__Task description__
What is the number of lines in the data that contain "cheese"? Respond with nothing else.

(Records from a collection)
══════════

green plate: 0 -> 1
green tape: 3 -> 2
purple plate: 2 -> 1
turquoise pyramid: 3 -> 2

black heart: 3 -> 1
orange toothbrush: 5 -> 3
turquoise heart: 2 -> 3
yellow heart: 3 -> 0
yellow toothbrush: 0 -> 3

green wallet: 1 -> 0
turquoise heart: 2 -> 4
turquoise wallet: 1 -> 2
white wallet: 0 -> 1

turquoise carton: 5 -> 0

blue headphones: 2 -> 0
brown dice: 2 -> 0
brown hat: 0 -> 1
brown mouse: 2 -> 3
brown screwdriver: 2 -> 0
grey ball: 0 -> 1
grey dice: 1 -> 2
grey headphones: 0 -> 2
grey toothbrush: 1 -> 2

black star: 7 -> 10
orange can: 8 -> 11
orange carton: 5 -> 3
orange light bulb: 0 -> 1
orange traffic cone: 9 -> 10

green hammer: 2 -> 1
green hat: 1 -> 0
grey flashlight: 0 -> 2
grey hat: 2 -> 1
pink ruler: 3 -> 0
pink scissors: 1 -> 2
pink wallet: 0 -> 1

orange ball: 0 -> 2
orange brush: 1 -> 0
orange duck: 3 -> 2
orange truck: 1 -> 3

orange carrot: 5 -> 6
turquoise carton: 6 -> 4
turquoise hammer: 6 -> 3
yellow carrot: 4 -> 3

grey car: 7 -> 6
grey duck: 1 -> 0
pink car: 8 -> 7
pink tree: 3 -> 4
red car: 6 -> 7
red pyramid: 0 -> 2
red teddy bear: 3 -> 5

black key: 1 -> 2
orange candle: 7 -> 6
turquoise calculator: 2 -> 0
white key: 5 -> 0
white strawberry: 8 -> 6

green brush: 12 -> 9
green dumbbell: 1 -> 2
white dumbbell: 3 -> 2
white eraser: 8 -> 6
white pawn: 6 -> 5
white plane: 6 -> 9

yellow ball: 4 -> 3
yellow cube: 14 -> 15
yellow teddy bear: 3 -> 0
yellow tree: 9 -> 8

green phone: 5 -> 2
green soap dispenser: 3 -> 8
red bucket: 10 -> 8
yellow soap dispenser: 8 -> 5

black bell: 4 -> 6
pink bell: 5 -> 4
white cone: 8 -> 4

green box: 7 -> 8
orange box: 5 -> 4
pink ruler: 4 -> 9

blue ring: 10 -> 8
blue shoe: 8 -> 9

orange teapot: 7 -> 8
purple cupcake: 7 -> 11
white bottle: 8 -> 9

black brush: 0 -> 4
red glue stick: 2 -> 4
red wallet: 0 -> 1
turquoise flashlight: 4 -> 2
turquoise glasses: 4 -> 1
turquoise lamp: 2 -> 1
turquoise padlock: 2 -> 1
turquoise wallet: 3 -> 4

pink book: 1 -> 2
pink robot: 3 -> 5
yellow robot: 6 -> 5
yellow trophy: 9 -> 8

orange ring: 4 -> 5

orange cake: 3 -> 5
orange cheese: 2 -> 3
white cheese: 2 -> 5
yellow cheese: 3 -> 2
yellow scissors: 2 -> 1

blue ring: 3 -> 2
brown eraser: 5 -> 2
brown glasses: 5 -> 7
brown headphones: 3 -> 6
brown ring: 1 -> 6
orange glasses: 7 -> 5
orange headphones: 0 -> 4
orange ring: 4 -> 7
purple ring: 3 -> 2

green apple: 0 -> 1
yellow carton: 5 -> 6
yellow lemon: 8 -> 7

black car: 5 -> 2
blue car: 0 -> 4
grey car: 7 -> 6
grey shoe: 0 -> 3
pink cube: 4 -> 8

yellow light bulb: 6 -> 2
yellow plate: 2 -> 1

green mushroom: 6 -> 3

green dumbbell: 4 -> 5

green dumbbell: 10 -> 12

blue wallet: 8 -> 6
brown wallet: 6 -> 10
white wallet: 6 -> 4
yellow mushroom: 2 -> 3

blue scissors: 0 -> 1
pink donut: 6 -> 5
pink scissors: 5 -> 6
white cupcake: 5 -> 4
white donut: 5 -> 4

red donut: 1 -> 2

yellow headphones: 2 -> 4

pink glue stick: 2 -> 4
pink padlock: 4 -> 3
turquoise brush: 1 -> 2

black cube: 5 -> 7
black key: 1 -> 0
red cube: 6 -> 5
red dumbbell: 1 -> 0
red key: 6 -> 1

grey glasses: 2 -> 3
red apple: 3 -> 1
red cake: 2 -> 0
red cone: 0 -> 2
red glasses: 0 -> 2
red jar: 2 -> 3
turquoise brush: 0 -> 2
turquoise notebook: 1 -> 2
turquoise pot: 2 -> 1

══════════

__Final answer__
3